Rewrite the lines of all the items below, swapping each "yellow square" for "blue square" and changing nothing else. Leave the pictures out.
— Start SUPPLIED INFORMATION —
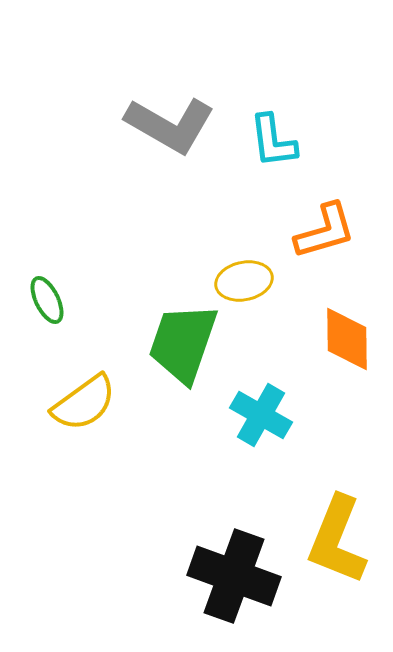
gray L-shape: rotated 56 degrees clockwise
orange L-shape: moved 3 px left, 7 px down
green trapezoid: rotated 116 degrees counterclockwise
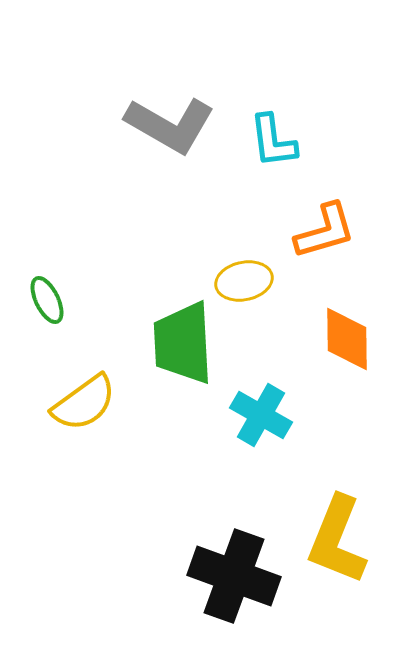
green trapezoid: rotated 22 degrees counterclockwise
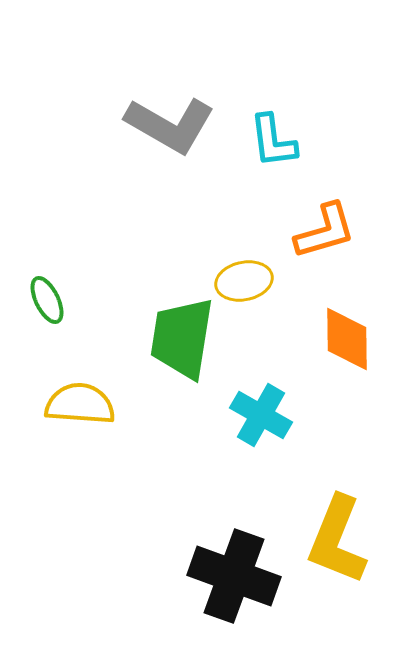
green trapezoid: moved 1 px left, 5 px up; rotated 12 degrees clockwise
yellow semicircle: moved 4 px left, 1 px down; rotated 140 degrees counterclockwise
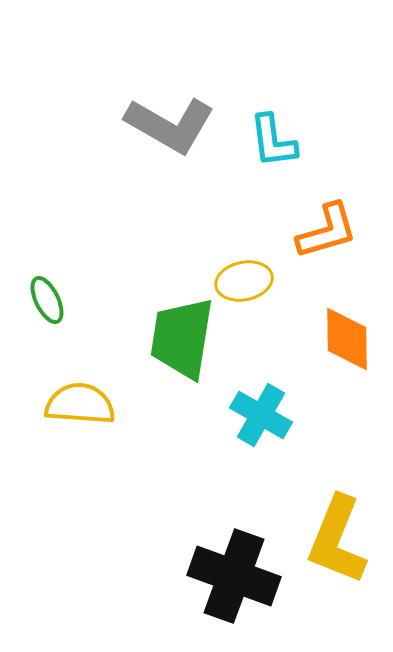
orange L-shape: moved 2 px right
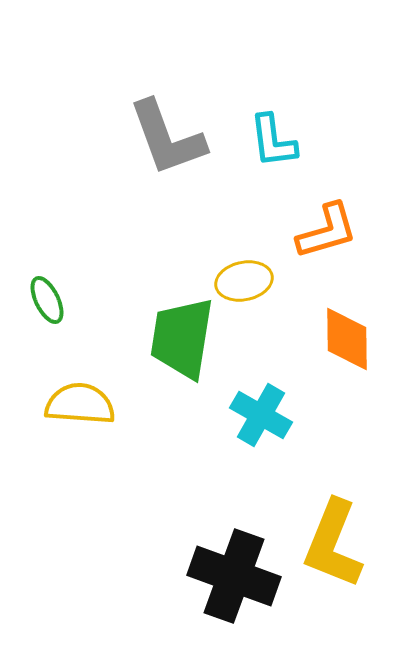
gray L-shape: moved 3 px left, 13 px down; rotated 40 degrees clockwise
yellow L-shape: moved 4 px left, 4 px down
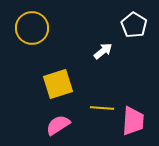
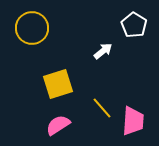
yellow line: rotated 45 degrees clockwise
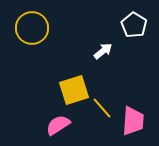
yellow square: moved 16 px right, 6 px down
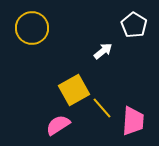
yellow square: rotated 12 degrees counterclockwise
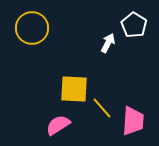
white arrow: moved 5 px right, 8 px up; rotated 24 degrees counterclockwise
yellow square: moved 1 px up; rotated 32 degrees clockwise
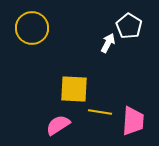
white pentagon: moved 5 px left, 1 px down
yellow line: moved 2 px left, 4 px down; rotated 40 degrees counterclockwise
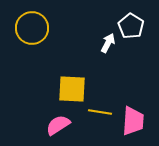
white pentagon: moved 2 px right
yellow square: moved 2 px left
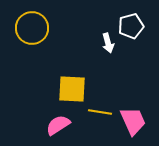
white pentagon: rotated 25 degrees clockwise
white arrow: rotated 138 degrees clockwise
pink trapezoid: rotated 28 degrees counterclockwise
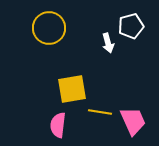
yellow circle: moved 17 px right
yellow square: rotated 12 degrees counterclockwise
pink semicircle: rotated 50 degrees counterclockwise
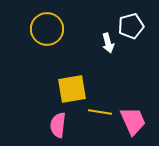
yellow circle: moved 2 px left, 1 px down
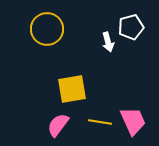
white pentagon: moved 1 px down
white arrow: moved 1 px up
yellow line: moved 10 px down
pink semicircle: rotated 30 degrees clockwise
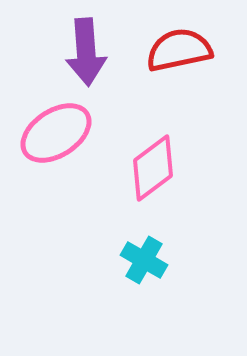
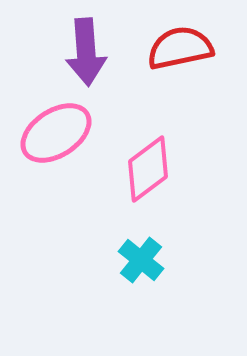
red semicircle: moved 1 px right, 2 px up
pink diamond: moved 5 px left, 1 px down
cyan cross: moved 3 px left; rotated 9 degrees clockwise
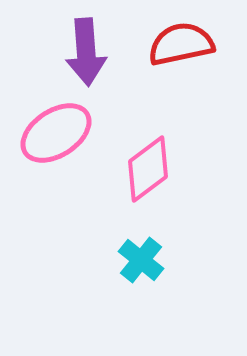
red semicircle: moved 1 px right, 4 px up
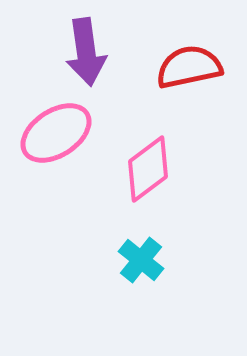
red semicircle: moved 8 px right, 23 px down
purple arrow: rotated 4 degrees counterclockwise
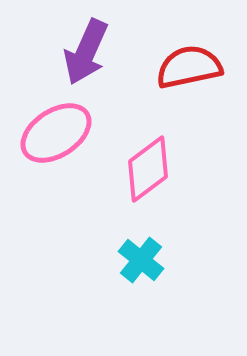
purple arrow: rotated 32 degrees clockwise
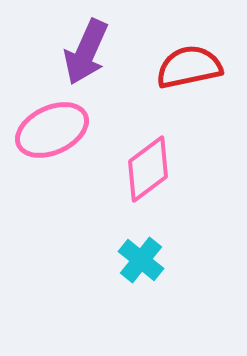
pink ellipse: moved 4 px left, 3 px up; rotated 8 degrees clockwise
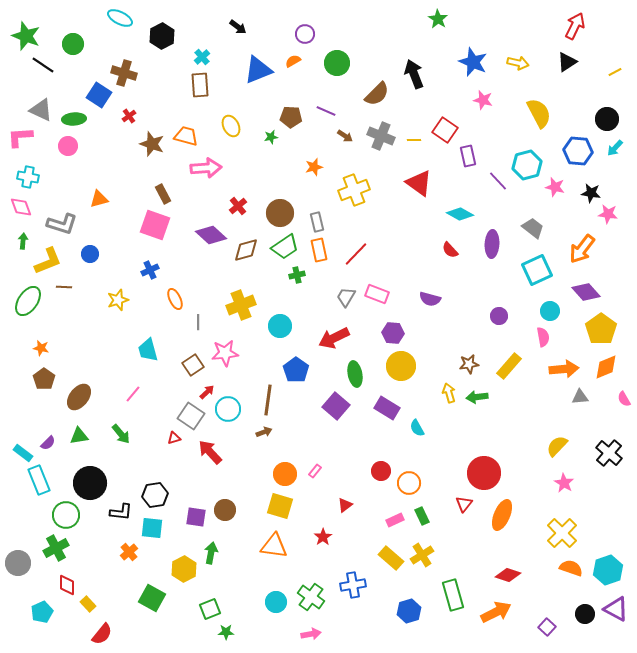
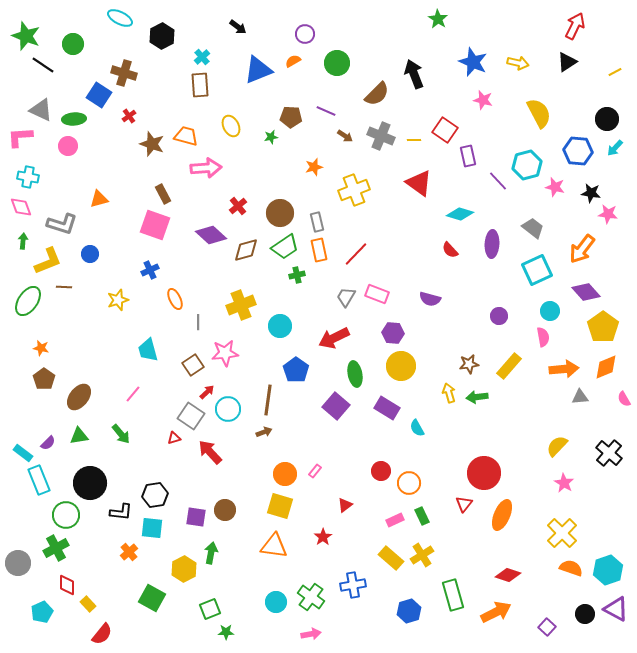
cyan diamond at (460, 214): rotated 12 degrees counterclockwise
yellow pentagon at (601, 329): moved 2 px right, 2 px up
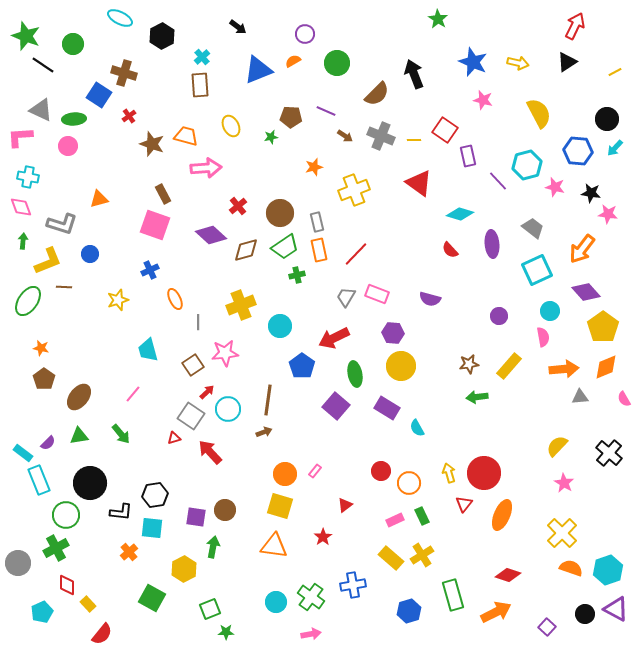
purple ellipse at (492, 244): rotated 8 degrees counterclockwise
blue pentagon at (296, 370): moved 6 px right, 4 px up
yellow arrow at (449, 393): moved 80 px down
green arrow at (211, 553): moved 2 px right, 6 px up
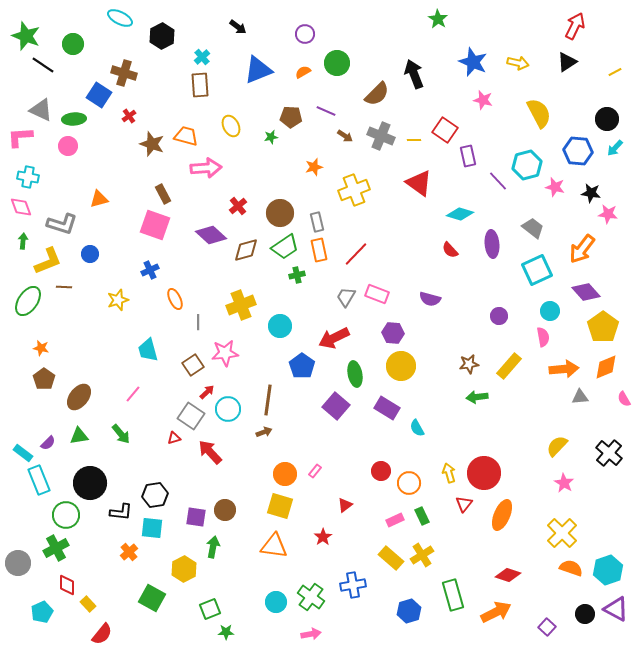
orange semicircle at (293, 61): moved 10 px right, 11 px down
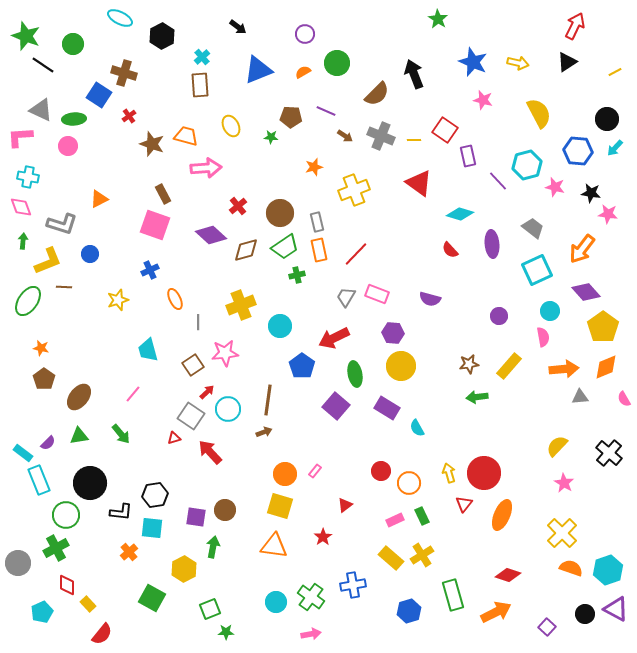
green star at (271, 137): rotated 16 degrees clockwise
orange triangle at (99, 199): rotated 12 degrees counterclockwise
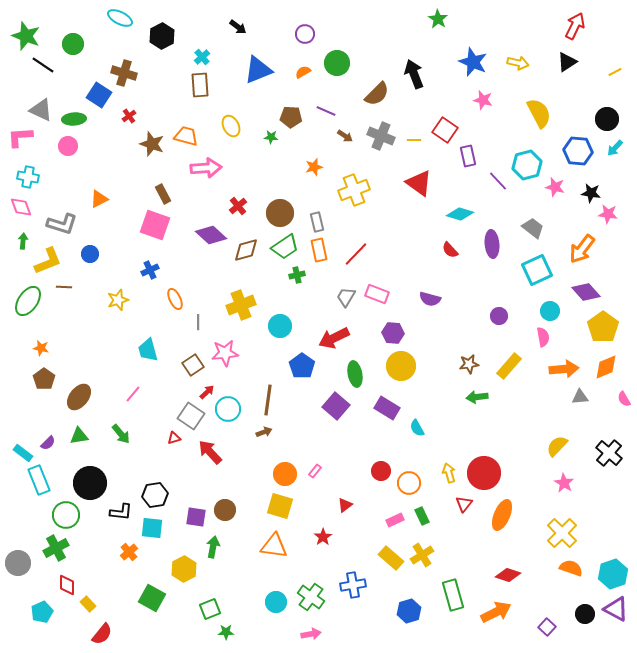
cyan hexagon at (608, 570): moved 5 px right, 4 px down
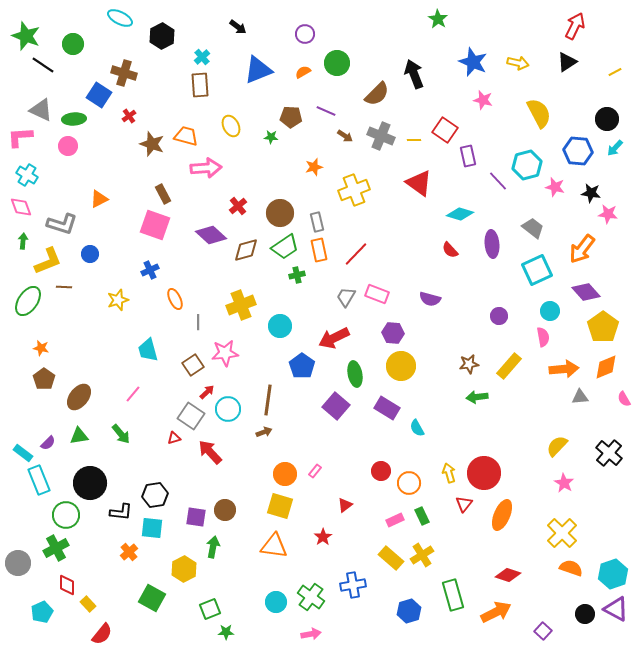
cyan cross at (28, 177): moved 1 px left, 2 px up; rotated 20 degrees clockwise
purple square at (547, 627): moved 4 px left, 4 px down
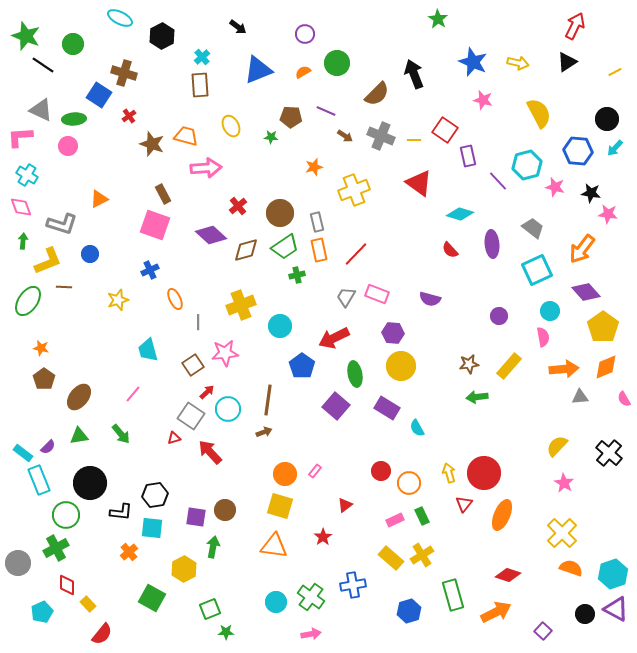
purple semicircle at (48, 443): moved 4 px down
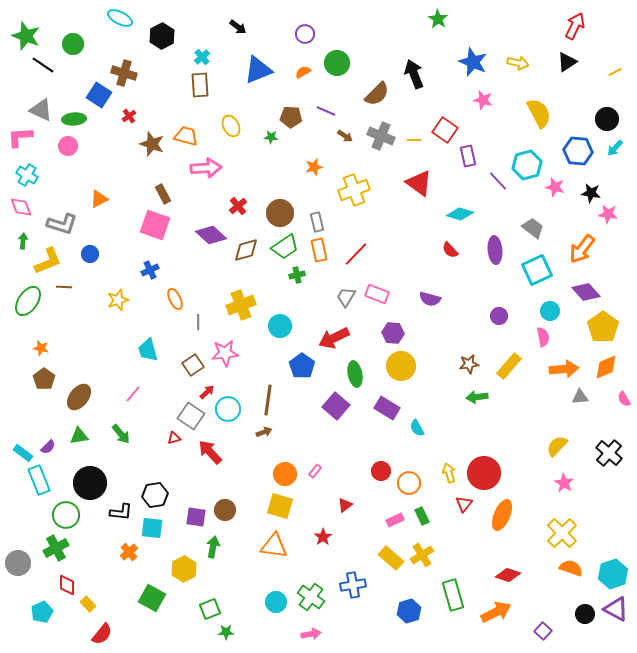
purple ellipse at (492, 244): moved 3 px right, 6 px down
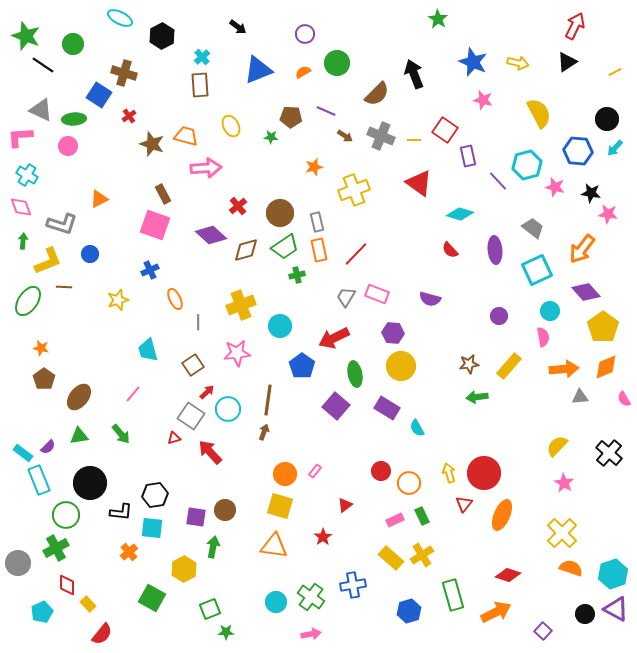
— End SUPPLIED INFORMATION —
### SOLUTION TO THE PROBLEM
gray L-shape: rotated 56 degrees clockwise
orange L-shape: moved 3 px left, 7 px down
green trapezoid: rotated 116 degrees counterclockwise
green trapezoid: rotated 22 degrees counterclockwise
green trapezoid: moved 1 px left, 5 px up; rotated 12 degrees clockwise
yellow semicircle: moved 4 px left, 1 px down; rotated 140 degrees counterclockwise
orange L-shape: moved 2 px right
gray L-shape: moved 3 px left, 13 px down; rotated 40 degrees clockwise
yellow L-shape: moved 4 px left, 4 px down
yellow line: rotated 45 degrees clockwise
blue square: moved 16 px right, 6 px down
blue square: rotated 12 degrees counterclockwise
white arrow: moved 5 px right, 8 px up; rotated 24 degrees counterclockwise
blue square: moved 1 px up; rotated 32 degrees clockwise
white pentagon: moved 5 px left, 1 px down
yellow line: moved 2 px left, 4 px down; rotated 40 degrees counterclockwise
white pentagon: moved 2 px right
blue square: moved 2 px left
white pentagon: rotated 25 degrees clockwise
white arrow: rotated 138 degrees clockwise
pink trapezoid: rotated 28 degrees counterclockwise
yellow circle: moved 17 px right
blue square: rotated 12 degrees counterclockwise
pink semicircle: rotated 50 degrees counterclockwise
yellow circle: moved 2 px left, 1 px down
white pentagon: moved 1 px down
white arrow: moved 1 px up
yellow line: moved 10 px down
pink semicircle: rotated 30 degrees clockwise
red semicircle: moved 1 px right, 2 px up
pink diamond: moved 5 px left, 1 px down
cyan cross: moved 3 px left; rotated 9 degrees clockwise
red semicircle: moved 1 px right, 4 px up
red semicircle: moved 8 px right, 23 px down
purple arrow: rotated 4 degrees counterclockwise
purple arrow: rotated 32 degrees clockwise
pink ellipse: moved 4 px left, 3 px up; rotated 8 degrees clockwise
cyan diamond at (460, 214): rotated 12 degrees counterclockwise
yellow pentagon at (601, 329): moved 2 px right, 2 px up
purple ellipse at (492, 244): rotated 8 degrees counterclockwise
blue pentagon at (296, 370): moved 6 px right, 4 px up
yellow arrow at (449, 393): moved 80 px down
green arrow at (211, 553): moved 2 px right, 6 px up
orange semicircle at (293, 61): moved 10 px right, 11 px down
green star at (271, 137): rotated 16 degrees clockwise
orange triangle at (99, 199): rotated 12 degrees counterclockwise
cyan hexagon at (608, 570): moved 5 px right, 4 px down
cyan cross at (28, 177): moved 1 px left, 2 px up; rotated 20 degrees clockwise
purple square at (547, 627): moved 4 px left, 4 px down
purple semicircle at (48, 443): moved 4 px down
purple ellipse at (492, 244): moved 3 px right, 6 px down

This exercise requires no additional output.